Leaving the images aside, transcribe all the data below exactly.

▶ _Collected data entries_
◆ ◆ ◆ ◆
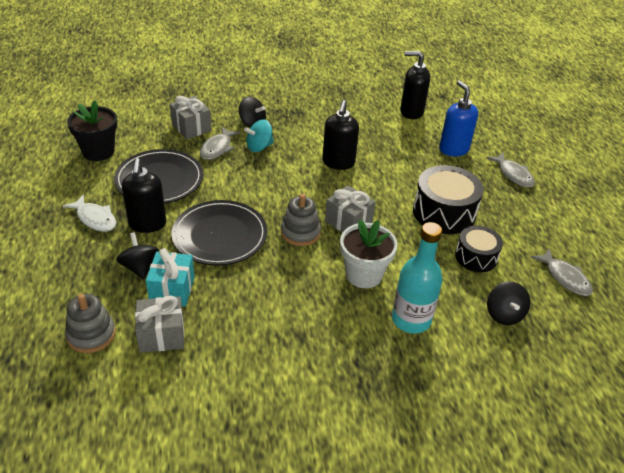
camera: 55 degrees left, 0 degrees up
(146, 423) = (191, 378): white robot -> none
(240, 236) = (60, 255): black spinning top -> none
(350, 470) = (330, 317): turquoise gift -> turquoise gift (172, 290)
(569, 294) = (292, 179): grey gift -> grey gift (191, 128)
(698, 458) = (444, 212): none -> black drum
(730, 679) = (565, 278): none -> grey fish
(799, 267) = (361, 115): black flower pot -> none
◆ ◆ ◆ ◆
▶ _WRITTEN ANSWER_
camera: 55 degrees left, 0 degrees up
(146, 423) = (191, 378): white robot -> none
(240, 236) = (60, 255): black spinning top -> none
(350, 470) = (330, 317): turquoise gift -> turquoise gift (172, 290)
(569, 294) = (292, 179): grey gift -> grey gift (191, 128)
(698, 458) = (444, 212): none -> black drum
(730, 679) = (565, 278): none -> grey fish
(799, 267) = (361, 115): black flower pot -> none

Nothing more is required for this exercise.